§ **To do**
Every record below should be printed exactly, except for the pictures.

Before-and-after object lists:
####

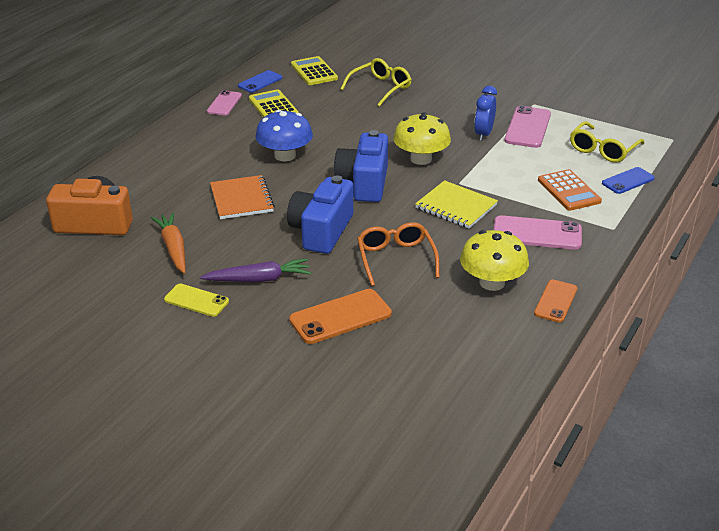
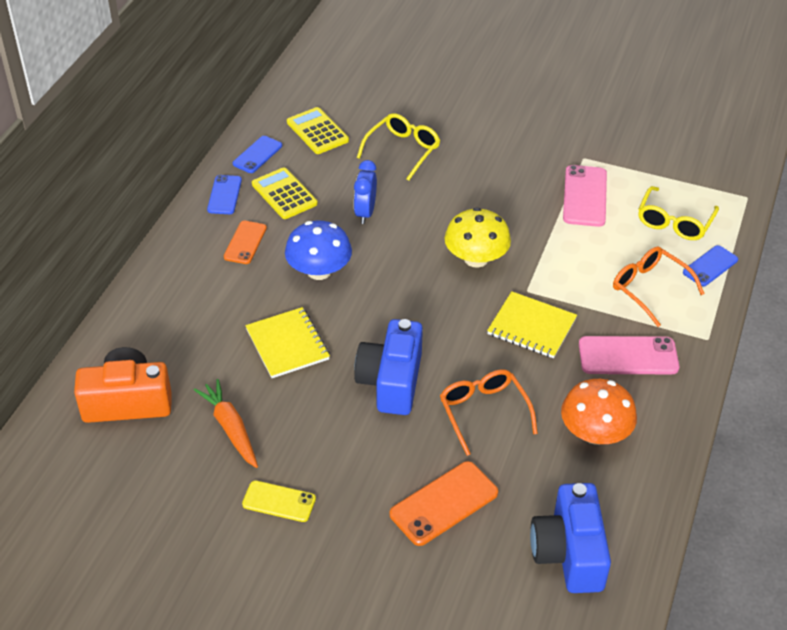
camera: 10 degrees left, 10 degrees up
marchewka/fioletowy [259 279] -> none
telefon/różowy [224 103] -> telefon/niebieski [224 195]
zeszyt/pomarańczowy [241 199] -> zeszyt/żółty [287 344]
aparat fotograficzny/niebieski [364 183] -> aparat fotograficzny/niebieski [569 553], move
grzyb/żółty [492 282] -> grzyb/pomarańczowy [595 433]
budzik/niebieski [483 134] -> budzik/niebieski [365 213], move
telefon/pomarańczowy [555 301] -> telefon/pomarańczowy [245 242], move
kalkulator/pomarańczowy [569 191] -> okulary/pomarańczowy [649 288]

####

§ **Result for this task**
camera: 10 degrees left, 10 degrees up
marchewka/fioletowy [259 279] -> none
telefon/różowy [224 103] -> telefon/niebieski [224 195]
zeszyt/pomarańczowy [241 199] -> zeszyt/żółty [287 344]
aparat fotograficzny/niebieski [364 183] -> aparat fotograficzny/niebieski [569 553], move
grzyb/żółty [492 282] -> grzyb/pomarańczowy [595 433]
budzik/niebieski [483 134] -> budzik/niebieski [365 213], move
telefon/pomarańczowy [555 301] -> telefon/pomarańczowy [245 242], move
kalkulator/pomarańczowy [569 191] -> okulary/pomarańczowy [649 288]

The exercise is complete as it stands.